* **WHAT IS REQUIRED**
Word-for-word transcription needed. Include every entry below but no pictures.

■ ■ ■

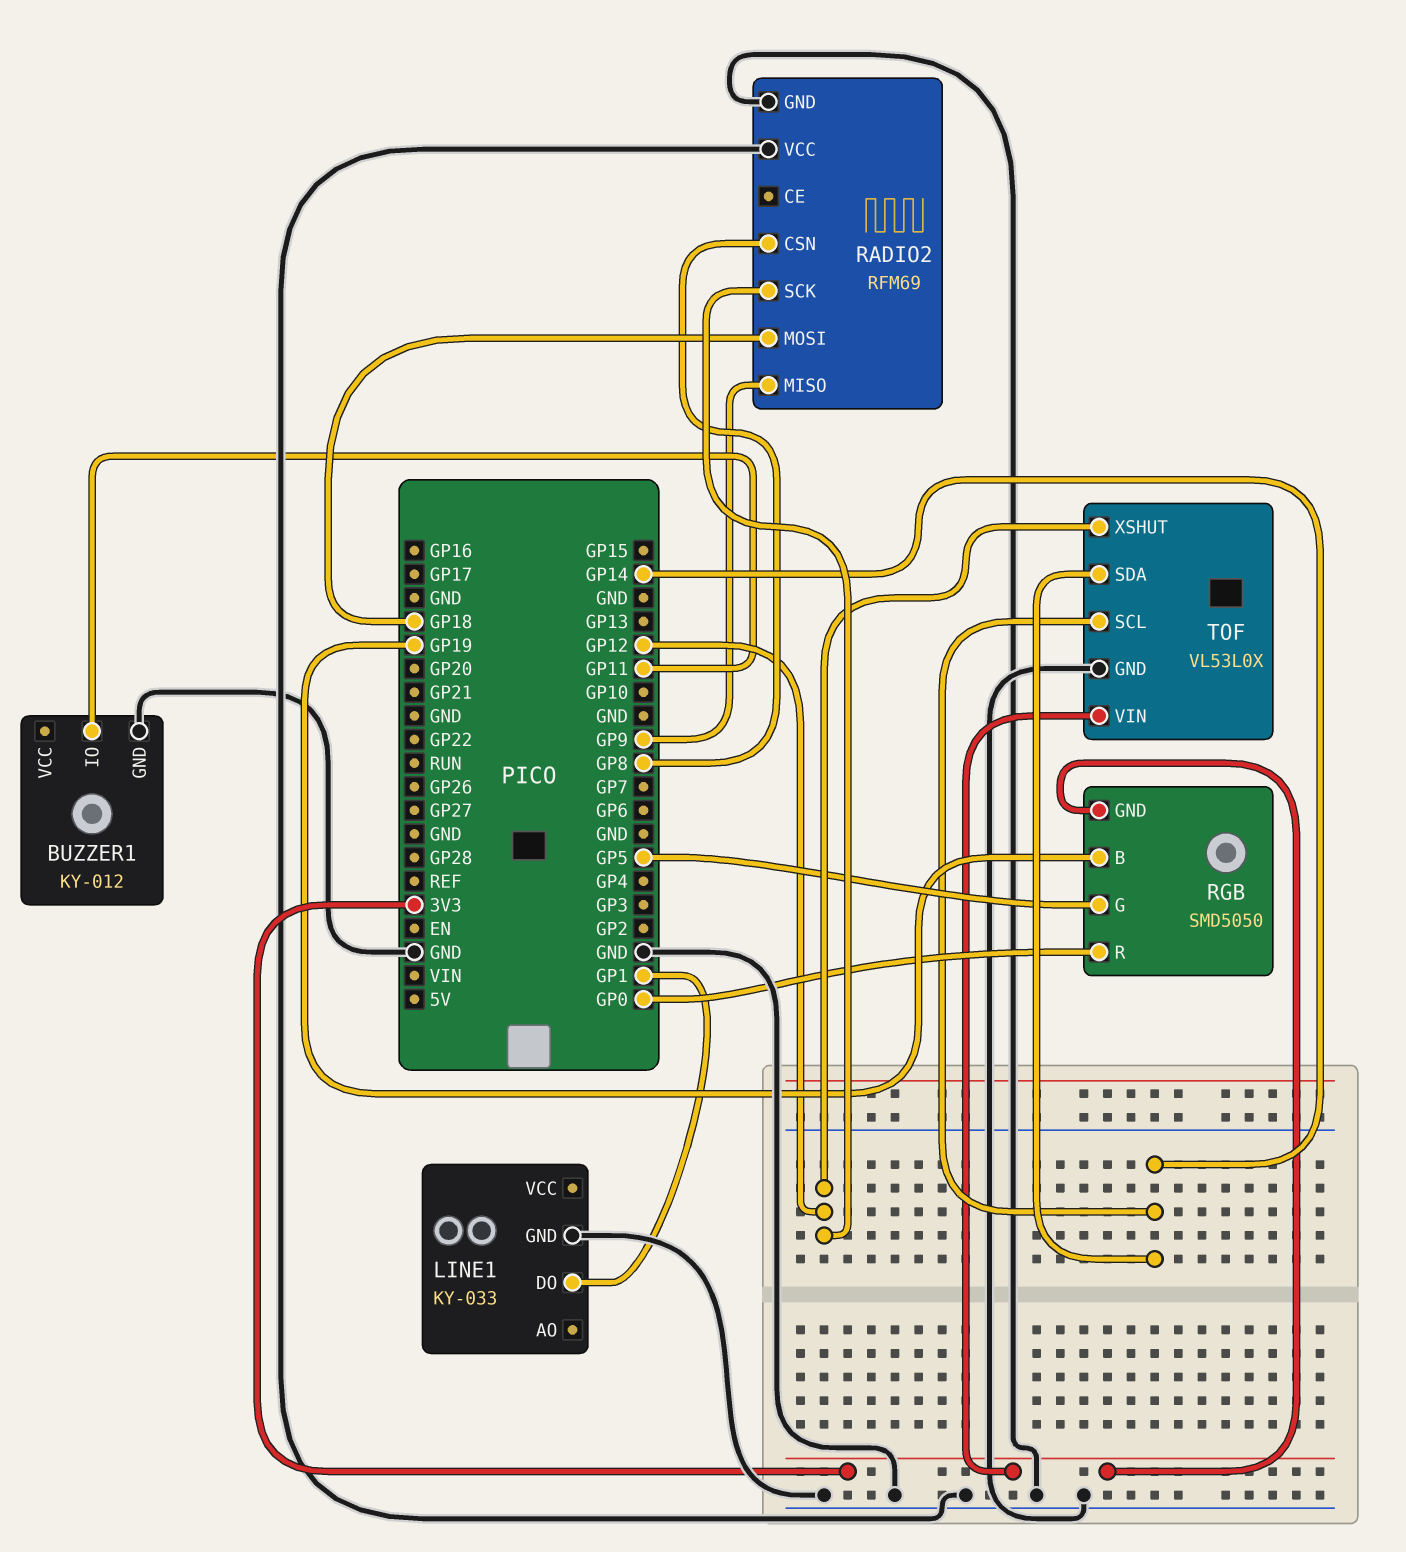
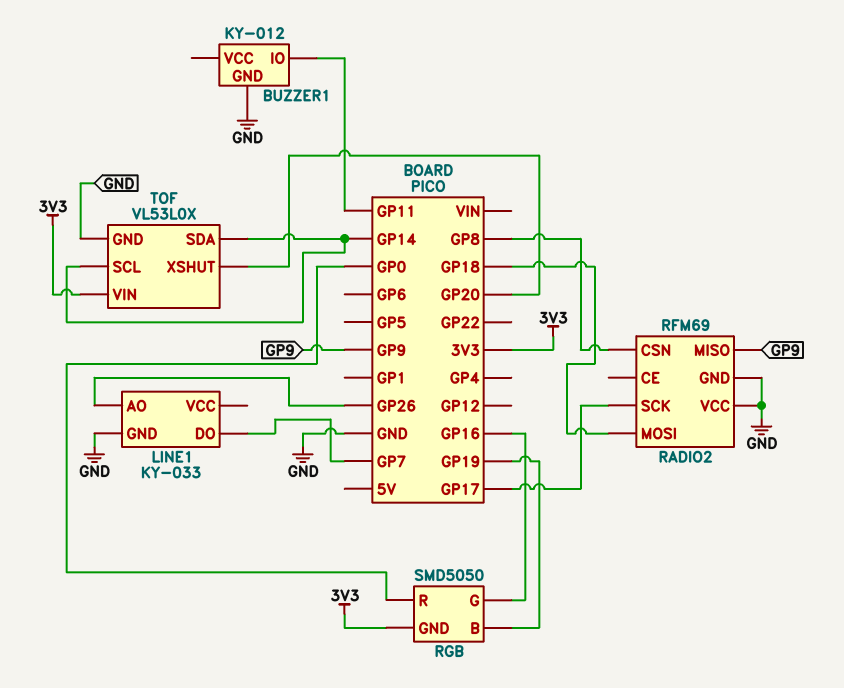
LINE1 pin AO: none -> GP26
LINE1 pin DO: GP1 -> GP7
RADIO2 pin SCK: GP12 -> GP17
RGB pin G: GP5 -> GP16
TOF pin XSHUT: GP12 -> GP20

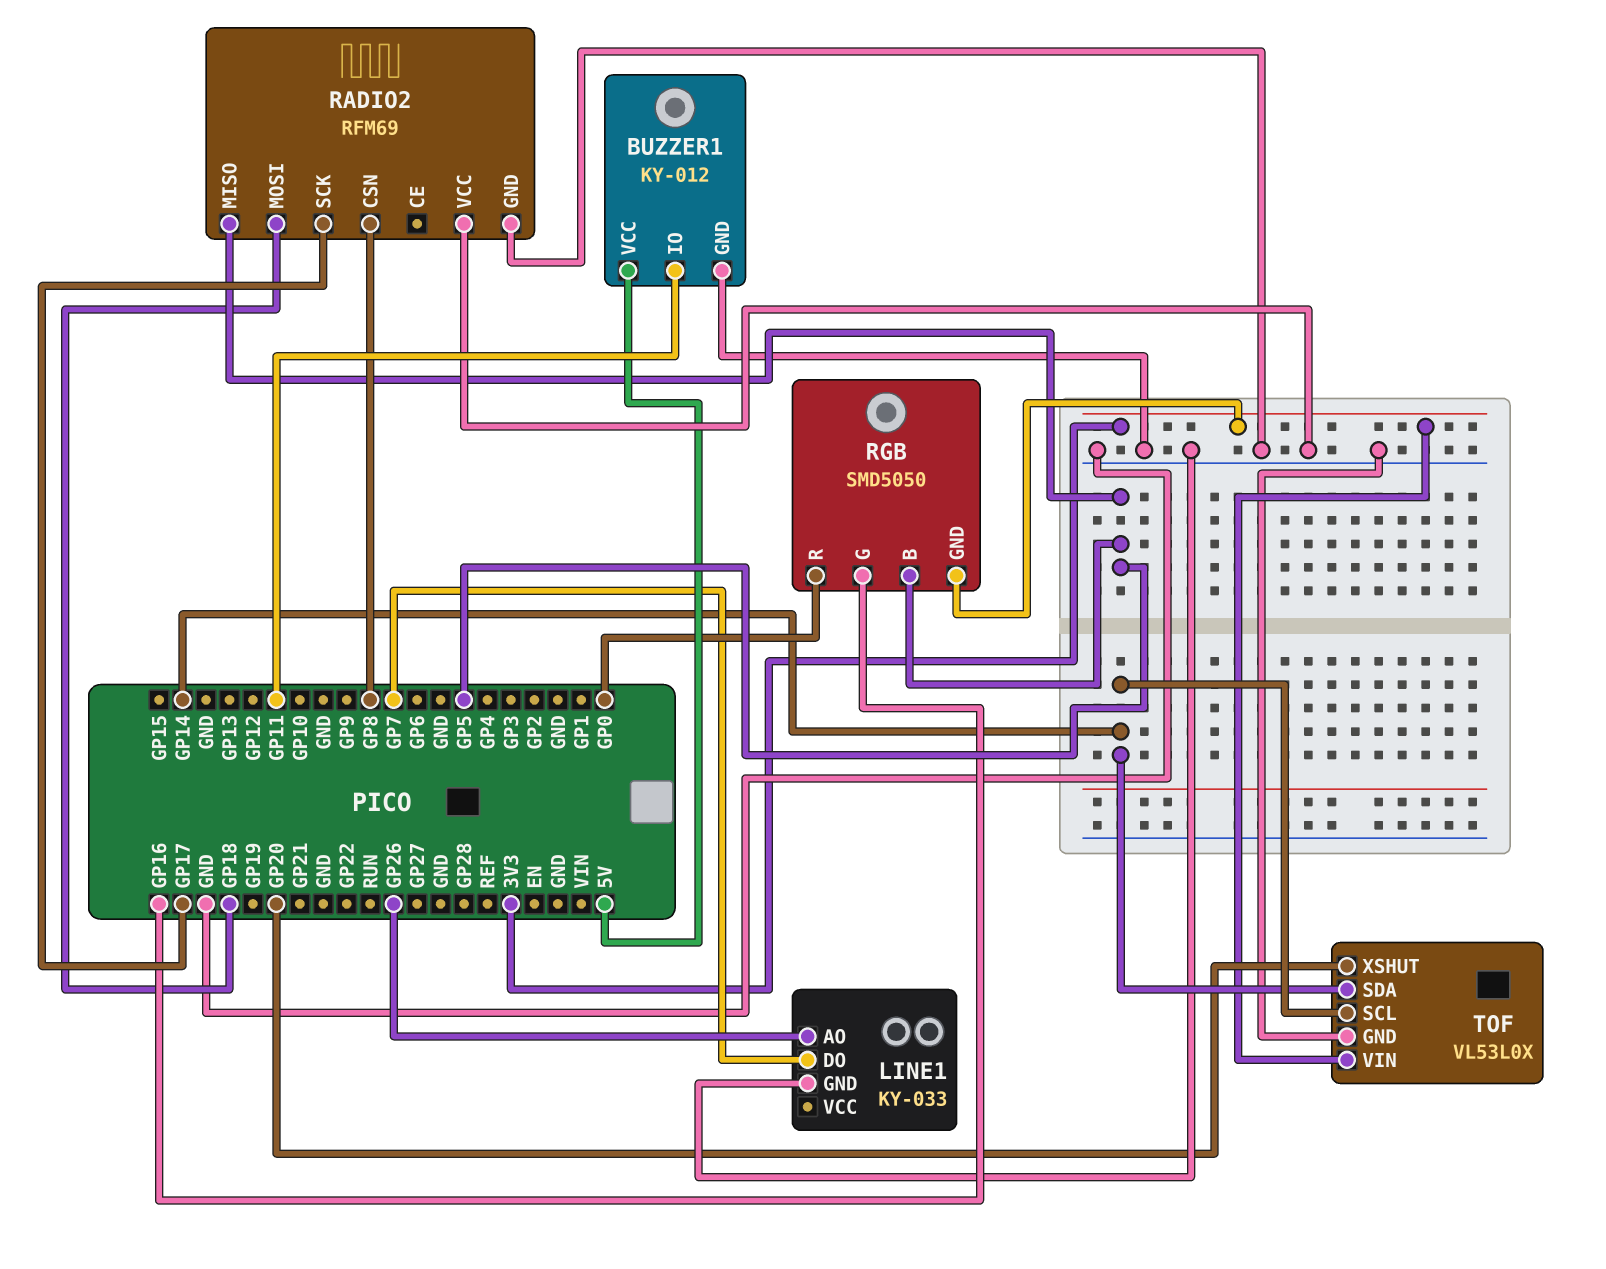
BUZZER1 pin VCC: none -> 5V
RADIO2 pin MISO: GP9 -> GP5
RGB pin B: GP19 -> GP5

■ ■ ■

* **TASK OUTPUT**
LINE1 pin AO: none -> GP26
LINE1 pin DO: GP1 -> GP7
RADIO2 pin SCK: GP12 -> GP17
RGB pin G: GP5 -> GP16
TOF pin XSHUT: GP12 -> GP20

BUZZER1 pin VCC: none -> 5V
RADIO2 pin MISO: GP9 -> GP5
RGB pin B: GP19 -> GP5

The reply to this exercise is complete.